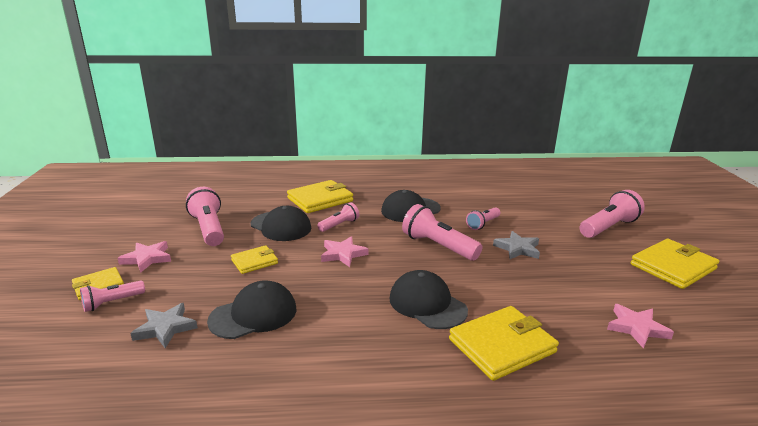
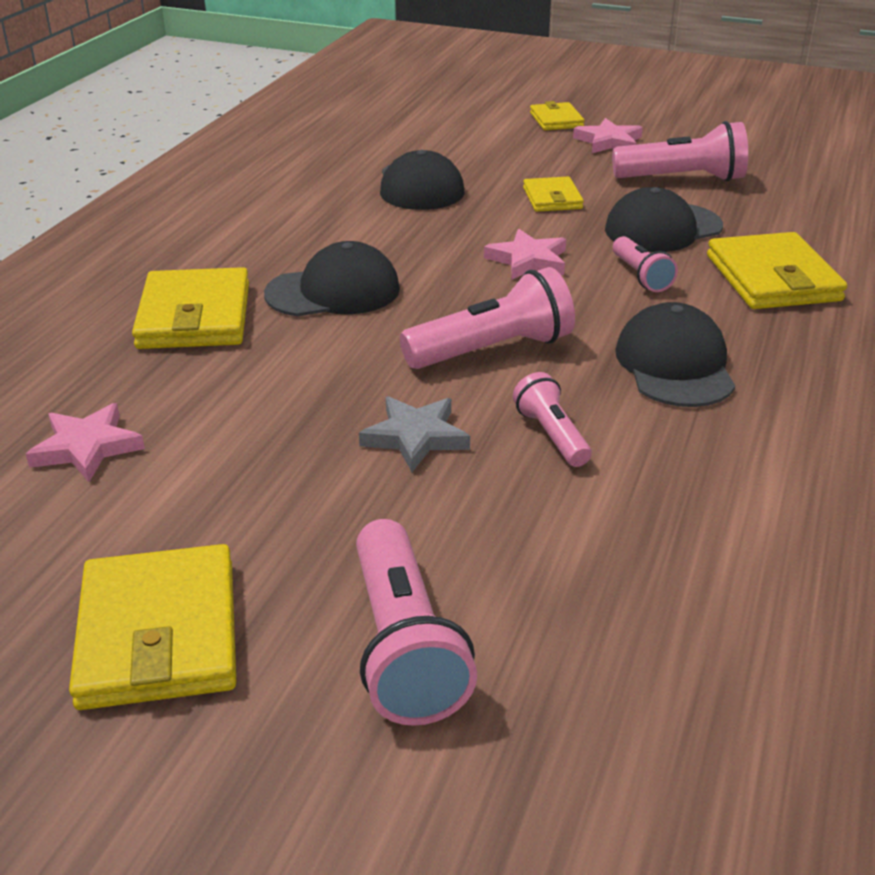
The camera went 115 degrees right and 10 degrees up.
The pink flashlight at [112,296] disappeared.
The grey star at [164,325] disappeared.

:::::

• **What the task asks**
Return the material exactly as it reads, though without the pictures it holds.

• **Output of the task**
The camera went 115 degrees right and 10 degrees up.
The pink flashlight at [112,296] disappeared.
The grey star at [164,325] disappeared.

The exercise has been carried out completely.